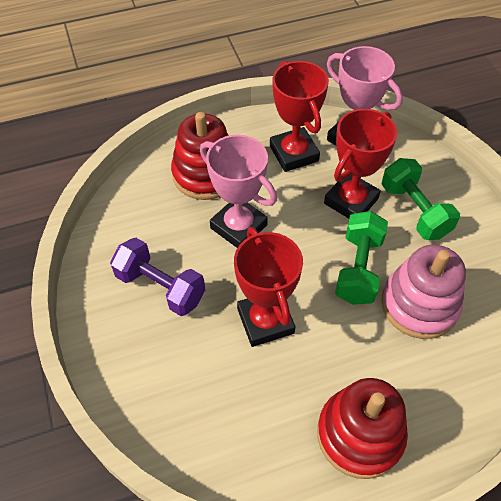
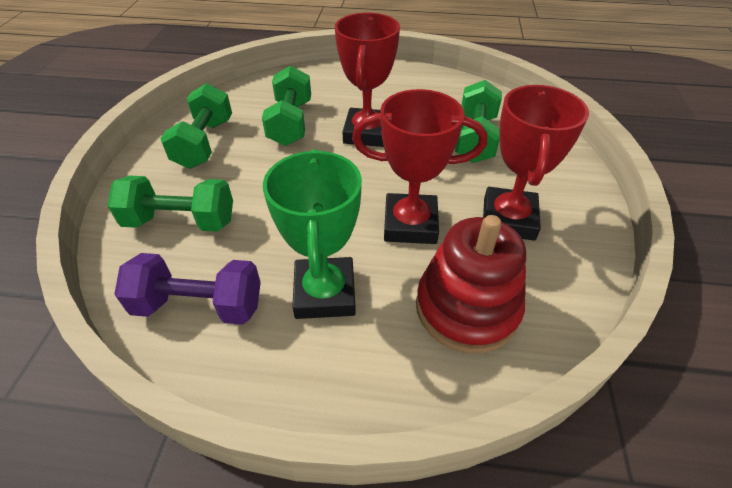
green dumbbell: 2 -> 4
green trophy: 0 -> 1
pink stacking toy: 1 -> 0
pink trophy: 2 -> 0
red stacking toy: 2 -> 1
=-=-=
* TASK DIRECTIONS
All of the data should come back exactly as written, but without pictures.

* TASK OUTPUT
green dumbbell: 2 -> 4
green trophy: 0 -> 1
pink stacking toy: 1 -> 0
pink trophy: 2 -> 0
red stacking toy: 2 -> 1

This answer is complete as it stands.